# WHAT YOU WILL DO
Please copy the lines below exactly, from the first one through the line showing "- missing: Dose/weiß [355,330,426,457]".

*-*-*

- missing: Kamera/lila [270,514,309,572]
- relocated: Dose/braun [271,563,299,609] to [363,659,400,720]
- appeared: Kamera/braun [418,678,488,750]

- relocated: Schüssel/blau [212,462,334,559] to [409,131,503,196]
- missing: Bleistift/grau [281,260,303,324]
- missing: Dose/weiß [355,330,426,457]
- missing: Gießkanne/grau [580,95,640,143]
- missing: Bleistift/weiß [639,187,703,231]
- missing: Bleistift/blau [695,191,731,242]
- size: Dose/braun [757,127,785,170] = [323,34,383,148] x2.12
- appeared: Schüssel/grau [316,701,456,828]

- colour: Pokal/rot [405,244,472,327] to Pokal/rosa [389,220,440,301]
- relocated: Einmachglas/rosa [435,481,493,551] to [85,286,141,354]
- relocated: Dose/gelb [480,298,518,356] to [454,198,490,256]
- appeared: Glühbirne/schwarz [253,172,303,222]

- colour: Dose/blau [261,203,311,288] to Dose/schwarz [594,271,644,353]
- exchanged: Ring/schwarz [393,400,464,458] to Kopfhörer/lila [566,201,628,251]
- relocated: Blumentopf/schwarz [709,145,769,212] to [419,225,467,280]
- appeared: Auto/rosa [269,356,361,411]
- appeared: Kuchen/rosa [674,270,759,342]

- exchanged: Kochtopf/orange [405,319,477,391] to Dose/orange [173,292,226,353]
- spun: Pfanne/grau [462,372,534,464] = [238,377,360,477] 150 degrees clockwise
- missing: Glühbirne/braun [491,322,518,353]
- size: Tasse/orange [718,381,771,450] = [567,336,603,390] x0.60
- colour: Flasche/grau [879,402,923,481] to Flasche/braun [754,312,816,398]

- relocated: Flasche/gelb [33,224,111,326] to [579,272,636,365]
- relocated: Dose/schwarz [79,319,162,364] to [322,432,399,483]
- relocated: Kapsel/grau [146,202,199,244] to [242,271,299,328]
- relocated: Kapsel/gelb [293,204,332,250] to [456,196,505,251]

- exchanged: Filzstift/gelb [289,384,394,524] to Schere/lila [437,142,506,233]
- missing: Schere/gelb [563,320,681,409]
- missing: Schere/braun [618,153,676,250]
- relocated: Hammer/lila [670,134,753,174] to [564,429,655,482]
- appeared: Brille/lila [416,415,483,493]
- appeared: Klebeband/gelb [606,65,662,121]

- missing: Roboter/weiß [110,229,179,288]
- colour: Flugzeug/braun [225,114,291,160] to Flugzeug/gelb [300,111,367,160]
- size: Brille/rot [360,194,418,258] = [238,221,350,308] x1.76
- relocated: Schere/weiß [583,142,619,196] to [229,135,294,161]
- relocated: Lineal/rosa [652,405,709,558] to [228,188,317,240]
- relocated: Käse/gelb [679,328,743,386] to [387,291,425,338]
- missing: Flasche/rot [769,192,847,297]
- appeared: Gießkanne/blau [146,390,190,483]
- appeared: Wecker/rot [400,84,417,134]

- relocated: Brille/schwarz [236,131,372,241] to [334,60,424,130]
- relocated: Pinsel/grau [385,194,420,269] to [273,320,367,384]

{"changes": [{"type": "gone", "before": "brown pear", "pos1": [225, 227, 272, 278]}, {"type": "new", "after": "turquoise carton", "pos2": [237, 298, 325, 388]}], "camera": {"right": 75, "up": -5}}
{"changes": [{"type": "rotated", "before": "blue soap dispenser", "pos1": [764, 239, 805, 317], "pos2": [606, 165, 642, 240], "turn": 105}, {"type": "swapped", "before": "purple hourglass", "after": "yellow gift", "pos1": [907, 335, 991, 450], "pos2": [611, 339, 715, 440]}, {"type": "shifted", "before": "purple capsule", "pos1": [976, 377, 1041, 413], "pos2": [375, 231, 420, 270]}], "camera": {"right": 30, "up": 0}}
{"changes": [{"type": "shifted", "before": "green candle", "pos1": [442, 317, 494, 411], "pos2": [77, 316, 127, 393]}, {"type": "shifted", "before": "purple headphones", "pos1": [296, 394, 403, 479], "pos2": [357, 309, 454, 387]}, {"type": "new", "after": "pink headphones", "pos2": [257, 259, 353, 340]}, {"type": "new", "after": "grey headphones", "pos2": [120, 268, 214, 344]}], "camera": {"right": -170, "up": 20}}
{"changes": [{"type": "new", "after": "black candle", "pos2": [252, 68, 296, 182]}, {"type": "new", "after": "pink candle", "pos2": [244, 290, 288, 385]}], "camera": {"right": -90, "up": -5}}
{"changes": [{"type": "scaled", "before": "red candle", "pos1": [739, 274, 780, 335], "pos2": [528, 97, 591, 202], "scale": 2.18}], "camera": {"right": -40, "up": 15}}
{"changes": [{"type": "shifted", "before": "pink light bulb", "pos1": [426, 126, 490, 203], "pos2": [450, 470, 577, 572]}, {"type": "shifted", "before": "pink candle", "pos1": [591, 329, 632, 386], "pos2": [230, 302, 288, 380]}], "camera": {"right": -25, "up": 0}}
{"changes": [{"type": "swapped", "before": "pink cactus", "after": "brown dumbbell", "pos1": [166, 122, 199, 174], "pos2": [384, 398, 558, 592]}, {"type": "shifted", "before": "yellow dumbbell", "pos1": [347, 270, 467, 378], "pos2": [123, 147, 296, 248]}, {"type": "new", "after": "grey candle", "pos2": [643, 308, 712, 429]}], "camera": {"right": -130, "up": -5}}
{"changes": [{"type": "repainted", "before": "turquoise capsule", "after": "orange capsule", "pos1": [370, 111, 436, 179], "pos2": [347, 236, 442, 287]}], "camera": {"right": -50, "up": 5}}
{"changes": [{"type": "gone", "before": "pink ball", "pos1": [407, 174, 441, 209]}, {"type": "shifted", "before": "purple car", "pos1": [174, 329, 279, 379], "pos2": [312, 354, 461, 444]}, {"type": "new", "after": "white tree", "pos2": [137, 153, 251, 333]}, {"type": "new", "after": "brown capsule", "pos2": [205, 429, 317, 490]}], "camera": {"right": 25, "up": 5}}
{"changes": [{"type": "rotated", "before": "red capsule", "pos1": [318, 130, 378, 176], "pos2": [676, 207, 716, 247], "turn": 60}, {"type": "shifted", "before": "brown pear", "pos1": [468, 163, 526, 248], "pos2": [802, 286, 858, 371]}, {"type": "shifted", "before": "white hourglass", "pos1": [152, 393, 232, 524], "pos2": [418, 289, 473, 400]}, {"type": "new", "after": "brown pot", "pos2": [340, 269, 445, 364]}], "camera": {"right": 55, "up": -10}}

*-*-*

# ANSWER BOX
- missing: Kamera/lila [270,514,309,572]
- relocated: Dose/braun [271,563,299,609] to [363,659,400,720]
- appeared: Kamera/braun [418,678,488,750]

- relocated: Schüssel/blau [212,462,334,559] to [409,131,503,196]
- missing: Bleistift/grau [281,260,303,324]
- missing: Dose/weiß [355,330,426,457]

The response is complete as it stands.